## What to produce
Can you collect every line in the entries below that contains the string "kern"? Matches must have the same case.

## Information given
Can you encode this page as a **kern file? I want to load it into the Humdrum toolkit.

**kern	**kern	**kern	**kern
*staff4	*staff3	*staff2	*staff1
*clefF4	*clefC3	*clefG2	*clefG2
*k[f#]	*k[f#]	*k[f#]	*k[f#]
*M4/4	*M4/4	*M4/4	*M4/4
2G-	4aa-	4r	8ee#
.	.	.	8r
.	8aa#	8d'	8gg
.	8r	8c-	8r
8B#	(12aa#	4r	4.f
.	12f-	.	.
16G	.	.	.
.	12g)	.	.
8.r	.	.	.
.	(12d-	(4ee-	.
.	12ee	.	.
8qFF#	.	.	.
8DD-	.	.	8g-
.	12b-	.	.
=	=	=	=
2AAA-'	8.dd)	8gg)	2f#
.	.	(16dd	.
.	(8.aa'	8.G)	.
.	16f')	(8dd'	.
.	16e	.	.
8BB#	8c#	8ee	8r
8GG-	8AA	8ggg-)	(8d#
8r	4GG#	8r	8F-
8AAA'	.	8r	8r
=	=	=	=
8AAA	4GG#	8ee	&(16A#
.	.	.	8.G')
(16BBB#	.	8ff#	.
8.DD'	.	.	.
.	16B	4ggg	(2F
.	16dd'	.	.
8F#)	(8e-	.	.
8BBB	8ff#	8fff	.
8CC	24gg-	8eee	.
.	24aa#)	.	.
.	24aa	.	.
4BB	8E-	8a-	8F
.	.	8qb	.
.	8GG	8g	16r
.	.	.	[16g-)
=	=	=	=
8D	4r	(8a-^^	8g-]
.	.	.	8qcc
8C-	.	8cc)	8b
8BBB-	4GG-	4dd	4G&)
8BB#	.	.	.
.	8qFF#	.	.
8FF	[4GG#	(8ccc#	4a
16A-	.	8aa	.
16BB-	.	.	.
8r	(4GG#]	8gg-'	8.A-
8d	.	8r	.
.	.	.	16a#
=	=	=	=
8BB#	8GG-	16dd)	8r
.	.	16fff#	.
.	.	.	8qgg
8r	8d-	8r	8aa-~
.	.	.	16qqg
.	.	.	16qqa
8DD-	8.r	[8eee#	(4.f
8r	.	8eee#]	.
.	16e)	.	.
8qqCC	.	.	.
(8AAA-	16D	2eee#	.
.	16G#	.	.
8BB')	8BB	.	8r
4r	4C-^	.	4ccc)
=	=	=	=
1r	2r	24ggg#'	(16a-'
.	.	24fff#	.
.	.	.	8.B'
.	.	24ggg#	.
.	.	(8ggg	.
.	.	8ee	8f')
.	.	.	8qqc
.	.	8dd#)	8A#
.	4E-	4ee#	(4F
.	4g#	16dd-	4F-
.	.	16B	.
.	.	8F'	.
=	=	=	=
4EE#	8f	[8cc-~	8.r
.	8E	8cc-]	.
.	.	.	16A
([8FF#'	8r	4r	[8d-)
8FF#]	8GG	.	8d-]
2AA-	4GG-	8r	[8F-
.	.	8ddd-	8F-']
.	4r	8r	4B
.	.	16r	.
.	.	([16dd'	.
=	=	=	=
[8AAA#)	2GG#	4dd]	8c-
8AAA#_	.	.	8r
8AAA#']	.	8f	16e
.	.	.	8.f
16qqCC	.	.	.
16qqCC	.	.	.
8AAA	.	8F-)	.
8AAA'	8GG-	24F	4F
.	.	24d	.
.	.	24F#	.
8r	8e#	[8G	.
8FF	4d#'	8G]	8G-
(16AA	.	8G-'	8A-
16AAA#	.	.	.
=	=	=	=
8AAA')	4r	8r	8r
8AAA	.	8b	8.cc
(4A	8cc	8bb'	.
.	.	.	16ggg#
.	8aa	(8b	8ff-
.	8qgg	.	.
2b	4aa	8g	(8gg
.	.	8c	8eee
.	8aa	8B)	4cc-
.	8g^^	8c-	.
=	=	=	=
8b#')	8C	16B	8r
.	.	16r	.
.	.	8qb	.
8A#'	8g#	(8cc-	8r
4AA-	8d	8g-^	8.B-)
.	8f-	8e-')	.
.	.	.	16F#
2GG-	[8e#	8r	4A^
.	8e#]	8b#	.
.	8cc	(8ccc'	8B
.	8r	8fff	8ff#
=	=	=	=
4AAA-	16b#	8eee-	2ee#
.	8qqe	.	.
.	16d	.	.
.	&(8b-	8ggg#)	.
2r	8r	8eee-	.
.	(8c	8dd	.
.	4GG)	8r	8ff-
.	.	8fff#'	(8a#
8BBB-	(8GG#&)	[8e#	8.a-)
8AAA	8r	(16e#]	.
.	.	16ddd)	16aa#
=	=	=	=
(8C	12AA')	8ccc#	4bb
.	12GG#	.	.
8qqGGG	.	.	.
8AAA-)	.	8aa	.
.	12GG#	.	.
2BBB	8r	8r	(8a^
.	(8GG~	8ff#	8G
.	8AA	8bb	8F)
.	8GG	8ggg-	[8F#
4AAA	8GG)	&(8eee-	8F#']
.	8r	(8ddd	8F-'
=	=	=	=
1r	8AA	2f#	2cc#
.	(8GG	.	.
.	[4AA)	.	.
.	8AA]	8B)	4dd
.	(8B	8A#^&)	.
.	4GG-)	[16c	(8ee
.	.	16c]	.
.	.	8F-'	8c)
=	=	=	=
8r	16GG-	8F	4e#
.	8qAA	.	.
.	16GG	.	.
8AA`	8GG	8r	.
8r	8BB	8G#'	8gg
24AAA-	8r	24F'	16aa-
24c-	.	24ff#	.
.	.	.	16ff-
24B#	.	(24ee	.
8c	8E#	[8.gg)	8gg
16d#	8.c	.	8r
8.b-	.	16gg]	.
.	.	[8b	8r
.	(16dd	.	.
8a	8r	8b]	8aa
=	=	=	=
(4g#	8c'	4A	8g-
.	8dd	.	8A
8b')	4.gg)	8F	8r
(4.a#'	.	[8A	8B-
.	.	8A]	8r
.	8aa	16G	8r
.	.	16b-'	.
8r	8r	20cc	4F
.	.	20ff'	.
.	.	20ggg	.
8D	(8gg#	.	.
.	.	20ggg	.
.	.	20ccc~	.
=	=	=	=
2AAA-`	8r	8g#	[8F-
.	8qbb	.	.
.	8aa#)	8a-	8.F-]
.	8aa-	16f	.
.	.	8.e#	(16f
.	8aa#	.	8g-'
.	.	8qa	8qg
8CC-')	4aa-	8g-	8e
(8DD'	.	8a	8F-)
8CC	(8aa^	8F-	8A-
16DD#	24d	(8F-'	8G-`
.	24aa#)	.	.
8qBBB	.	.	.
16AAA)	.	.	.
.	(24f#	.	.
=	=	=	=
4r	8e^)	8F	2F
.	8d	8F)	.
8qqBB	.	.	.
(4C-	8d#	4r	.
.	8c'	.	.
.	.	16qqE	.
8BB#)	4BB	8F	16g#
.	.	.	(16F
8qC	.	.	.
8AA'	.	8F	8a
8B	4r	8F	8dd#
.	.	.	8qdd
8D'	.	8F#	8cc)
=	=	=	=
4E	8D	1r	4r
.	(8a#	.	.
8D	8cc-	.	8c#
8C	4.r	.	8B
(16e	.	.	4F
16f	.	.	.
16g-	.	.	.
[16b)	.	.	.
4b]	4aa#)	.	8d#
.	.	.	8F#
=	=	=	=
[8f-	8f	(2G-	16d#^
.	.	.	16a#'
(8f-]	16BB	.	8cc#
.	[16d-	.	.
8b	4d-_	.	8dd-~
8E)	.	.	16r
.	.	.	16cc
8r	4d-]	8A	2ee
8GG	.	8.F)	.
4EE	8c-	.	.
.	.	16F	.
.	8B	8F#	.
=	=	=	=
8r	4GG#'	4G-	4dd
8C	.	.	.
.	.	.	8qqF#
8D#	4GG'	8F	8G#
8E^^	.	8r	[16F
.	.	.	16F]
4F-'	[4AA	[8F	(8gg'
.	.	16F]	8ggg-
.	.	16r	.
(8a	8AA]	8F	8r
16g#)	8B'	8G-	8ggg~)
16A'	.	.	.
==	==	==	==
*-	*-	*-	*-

## Solution to this exercise
Can you encode this page as a **kern file? I want to load it into the Humdrum toolkit.
**kern	**kern	**kern	**kern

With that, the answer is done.